[Stored data entries]
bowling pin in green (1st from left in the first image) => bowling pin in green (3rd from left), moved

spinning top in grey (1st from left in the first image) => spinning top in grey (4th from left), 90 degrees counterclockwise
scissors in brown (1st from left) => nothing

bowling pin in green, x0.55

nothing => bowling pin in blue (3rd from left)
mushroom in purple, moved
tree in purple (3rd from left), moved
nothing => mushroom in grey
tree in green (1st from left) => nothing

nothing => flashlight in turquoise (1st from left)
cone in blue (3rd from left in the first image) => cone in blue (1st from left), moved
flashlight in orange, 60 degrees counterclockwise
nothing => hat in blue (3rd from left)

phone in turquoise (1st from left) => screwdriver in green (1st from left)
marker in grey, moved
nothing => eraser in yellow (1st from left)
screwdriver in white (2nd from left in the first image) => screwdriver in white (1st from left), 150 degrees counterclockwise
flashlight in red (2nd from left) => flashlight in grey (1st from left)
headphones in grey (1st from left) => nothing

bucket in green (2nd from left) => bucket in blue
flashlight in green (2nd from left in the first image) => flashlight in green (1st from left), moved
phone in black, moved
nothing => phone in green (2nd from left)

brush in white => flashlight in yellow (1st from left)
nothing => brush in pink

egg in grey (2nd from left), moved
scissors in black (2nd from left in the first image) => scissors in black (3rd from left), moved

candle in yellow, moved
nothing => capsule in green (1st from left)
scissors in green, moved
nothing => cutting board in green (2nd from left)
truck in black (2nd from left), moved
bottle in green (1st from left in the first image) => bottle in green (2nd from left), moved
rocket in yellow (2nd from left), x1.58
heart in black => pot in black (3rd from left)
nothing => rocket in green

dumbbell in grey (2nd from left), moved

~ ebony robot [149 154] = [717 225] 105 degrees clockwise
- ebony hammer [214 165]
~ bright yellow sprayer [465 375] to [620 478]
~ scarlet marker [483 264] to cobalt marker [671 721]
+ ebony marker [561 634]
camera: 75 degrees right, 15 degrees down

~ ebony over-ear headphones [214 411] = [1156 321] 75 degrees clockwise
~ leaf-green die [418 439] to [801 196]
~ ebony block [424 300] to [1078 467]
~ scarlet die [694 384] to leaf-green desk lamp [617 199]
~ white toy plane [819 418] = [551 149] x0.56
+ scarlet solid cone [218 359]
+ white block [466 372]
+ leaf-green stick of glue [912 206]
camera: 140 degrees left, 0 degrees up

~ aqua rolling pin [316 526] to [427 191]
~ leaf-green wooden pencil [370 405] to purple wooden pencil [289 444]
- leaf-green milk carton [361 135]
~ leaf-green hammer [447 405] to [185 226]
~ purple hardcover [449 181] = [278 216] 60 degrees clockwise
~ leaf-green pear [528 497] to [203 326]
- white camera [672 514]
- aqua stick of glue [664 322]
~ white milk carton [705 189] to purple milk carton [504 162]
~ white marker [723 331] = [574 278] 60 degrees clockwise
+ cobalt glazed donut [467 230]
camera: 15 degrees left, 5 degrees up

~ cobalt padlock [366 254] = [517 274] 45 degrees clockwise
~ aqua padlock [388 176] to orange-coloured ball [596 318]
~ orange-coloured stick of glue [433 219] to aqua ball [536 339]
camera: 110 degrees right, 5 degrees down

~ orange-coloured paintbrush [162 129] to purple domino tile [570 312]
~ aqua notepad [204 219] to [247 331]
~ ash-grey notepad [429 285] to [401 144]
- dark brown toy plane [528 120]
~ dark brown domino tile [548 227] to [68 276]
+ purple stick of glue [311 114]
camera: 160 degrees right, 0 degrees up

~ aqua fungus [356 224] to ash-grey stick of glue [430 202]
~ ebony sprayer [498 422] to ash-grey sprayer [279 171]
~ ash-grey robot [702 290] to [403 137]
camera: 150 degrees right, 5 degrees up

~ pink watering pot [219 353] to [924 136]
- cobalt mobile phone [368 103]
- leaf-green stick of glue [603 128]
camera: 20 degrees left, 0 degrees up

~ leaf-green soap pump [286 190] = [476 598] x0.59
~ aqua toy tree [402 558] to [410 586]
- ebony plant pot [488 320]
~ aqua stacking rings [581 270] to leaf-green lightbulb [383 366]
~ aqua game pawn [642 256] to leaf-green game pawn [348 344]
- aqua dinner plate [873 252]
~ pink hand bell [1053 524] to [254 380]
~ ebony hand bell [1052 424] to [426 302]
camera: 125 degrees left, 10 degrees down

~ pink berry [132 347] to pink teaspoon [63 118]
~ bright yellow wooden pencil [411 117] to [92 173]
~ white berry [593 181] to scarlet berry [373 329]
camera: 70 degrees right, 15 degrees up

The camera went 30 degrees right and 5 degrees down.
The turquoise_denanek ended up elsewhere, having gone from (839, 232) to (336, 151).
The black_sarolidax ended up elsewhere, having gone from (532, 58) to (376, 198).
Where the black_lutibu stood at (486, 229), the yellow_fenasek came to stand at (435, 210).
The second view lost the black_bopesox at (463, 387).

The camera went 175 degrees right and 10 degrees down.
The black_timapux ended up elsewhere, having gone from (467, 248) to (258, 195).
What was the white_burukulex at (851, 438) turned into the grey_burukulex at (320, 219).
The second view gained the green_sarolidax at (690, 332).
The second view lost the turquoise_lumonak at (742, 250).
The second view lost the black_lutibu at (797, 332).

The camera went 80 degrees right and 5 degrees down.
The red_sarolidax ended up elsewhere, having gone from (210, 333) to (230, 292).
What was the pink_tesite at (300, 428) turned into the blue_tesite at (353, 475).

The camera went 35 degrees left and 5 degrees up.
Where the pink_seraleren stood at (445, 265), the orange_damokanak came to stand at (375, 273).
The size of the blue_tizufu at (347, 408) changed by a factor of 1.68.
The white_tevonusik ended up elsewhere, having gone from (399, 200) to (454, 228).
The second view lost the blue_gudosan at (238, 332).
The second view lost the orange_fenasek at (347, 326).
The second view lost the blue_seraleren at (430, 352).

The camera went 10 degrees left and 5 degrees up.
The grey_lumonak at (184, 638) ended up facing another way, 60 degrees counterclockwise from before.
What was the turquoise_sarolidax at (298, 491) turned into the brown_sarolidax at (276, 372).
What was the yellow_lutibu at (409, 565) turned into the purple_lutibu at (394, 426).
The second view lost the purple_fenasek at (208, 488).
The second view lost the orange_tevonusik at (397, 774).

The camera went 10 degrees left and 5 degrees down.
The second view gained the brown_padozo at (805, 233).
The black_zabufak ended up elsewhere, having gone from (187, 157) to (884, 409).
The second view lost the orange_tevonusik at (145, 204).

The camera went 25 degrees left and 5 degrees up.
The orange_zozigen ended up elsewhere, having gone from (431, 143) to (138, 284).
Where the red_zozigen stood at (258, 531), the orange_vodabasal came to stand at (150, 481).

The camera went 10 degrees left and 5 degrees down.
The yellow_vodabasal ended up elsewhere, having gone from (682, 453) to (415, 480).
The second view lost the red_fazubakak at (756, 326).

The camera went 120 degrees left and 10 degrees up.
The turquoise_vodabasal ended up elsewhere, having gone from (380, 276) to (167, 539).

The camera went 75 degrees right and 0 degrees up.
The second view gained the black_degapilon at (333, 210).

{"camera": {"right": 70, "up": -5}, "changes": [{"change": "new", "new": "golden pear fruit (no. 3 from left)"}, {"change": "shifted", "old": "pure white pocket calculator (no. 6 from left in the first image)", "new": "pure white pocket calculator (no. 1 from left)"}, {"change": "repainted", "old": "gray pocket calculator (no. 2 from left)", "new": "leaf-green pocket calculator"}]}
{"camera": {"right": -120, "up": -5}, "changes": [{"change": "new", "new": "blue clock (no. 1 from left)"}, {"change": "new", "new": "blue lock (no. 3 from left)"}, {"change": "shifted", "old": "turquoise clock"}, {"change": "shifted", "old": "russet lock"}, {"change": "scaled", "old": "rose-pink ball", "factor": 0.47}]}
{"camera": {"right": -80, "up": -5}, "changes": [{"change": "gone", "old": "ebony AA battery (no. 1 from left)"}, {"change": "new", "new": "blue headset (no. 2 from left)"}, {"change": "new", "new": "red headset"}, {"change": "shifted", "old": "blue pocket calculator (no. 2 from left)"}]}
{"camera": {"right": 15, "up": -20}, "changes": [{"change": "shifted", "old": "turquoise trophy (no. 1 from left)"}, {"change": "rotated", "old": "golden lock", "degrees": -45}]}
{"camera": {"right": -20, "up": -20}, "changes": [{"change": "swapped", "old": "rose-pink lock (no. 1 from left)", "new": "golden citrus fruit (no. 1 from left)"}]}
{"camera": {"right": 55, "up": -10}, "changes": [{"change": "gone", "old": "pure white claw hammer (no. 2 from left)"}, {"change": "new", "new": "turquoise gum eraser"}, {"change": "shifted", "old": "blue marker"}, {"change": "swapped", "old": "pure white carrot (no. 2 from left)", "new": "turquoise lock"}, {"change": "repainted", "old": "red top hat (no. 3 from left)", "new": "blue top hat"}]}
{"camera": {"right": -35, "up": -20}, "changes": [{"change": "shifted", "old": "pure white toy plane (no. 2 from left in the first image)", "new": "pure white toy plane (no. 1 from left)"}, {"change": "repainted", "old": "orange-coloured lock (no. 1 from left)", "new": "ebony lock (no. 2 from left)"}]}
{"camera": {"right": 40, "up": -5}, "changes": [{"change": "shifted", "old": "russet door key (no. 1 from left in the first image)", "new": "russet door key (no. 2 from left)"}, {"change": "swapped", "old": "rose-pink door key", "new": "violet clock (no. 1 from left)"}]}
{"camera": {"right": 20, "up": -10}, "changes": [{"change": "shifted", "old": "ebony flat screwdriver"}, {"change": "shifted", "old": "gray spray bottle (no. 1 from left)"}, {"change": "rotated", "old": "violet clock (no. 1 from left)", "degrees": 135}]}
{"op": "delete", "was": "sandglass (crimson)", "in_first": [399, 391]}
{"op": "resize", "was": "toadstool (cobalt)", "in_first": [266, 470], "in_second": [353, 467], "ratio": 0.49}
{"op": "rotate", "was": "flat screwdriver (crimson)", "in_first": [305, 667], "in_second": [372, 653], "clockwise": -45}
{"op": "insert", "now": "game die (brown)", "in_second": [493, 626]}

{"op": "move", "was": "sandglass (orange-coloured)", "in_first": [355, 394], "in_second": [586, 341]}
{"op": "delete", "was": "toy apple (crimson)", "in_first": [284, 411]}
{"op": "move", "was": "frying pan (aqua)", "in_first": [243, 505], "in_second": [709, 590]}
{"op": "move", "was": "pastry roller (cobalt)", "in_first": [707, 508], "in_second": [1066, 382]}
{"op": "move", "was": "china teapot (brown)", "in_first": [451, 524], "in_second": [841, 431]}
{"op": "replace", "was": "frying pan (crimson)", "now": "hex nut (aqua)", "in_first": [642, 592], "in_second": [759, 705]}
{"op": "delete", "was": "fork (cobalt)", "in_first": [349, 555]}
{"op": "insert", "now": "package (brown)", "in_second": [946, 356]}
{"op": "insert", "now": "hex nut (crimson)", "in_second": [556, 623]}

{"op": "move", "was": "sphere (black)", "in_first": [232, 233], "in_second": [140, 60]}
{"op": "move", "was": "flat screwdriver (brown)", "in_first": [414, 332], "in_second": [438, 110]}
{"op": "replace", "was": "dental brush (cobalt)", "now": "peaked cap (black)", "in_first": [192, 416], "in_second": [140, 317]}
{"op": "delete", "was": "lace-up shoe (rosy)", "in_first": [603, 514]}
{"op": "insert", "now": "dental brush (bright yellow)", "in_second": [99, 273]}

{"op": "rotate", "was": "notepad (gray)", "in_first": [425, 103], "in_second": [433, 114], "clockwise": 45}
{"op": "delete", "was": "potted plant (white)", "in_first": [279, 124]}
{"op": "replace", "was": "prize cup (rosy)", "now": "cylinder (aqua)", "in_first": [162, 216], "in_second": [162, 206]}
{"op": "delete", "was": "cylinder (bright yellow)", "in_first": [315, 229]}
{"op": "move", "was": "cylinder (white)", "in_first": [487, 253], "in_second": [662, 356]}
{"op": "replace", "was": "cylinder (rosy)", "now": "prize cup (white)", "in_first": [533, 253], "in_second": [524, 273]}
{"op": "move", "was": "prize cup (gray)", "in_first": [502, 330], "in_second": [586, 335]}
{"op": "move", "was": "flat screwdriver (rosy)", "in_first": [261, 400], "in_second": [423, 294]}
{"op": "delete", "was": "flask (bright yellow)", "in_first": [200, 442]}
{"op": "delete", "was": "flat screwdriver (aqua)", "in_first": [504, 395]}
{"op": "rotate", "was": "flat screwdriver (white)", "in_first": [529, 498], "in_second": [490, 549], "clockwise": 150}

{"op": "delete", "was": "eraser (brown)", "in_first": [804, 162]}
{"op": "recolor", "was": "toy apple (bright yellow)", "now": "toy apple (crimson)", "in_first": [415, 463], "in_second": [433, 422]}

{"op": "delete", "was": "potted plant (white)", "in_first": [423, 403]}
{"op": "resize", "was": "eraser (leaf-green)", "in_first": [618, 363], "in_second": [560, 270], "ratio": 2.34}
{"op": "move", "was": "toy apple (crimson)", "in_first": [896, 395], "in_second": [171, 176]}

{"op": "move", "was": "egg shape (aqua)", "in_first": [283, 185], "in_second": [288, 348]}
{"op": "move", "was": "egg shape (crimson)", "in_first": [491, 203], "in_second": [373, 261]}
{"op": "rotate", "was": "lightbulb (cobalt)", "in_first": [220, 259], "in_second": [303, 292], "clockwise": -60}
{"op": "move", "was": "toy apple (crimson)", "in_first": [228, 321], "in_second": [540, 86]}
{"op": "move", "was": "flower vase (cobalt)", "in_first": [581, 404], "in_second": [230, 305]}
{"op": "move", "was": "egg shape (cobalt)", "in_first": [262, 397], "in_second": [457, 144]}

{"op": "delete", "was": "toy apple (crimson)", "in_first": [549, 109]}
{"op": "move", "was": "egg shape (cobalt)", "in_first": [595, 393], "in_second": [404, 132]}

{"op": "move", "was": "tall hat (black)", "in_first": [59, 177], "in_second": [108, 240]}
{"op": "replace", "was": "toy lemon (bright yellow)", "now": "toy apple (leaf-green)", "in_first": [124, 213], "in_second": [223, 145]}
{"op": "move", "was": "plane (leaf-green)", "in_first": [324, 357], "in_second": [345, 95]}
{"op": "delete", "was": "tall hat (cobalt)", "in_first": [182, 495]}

• _What to do_
Given the records above, reproduce precisely and only the lines between the line holding "The camera went 30" and the line holding "Where the black_lutibu", inclusive.

• _Completed task_
The camera went 30 degrees right and 5 degrees down.
The turquoise_denanek ended up elsewhere, having gone from (839, 232) to (336, 151).
The black_sarolidax ended up elsewhere, having gone from (532, 58) to (376, 198).
Where the black_lutibu stood at (486, 229), the yellow_fenasek came to stand at (435, 210).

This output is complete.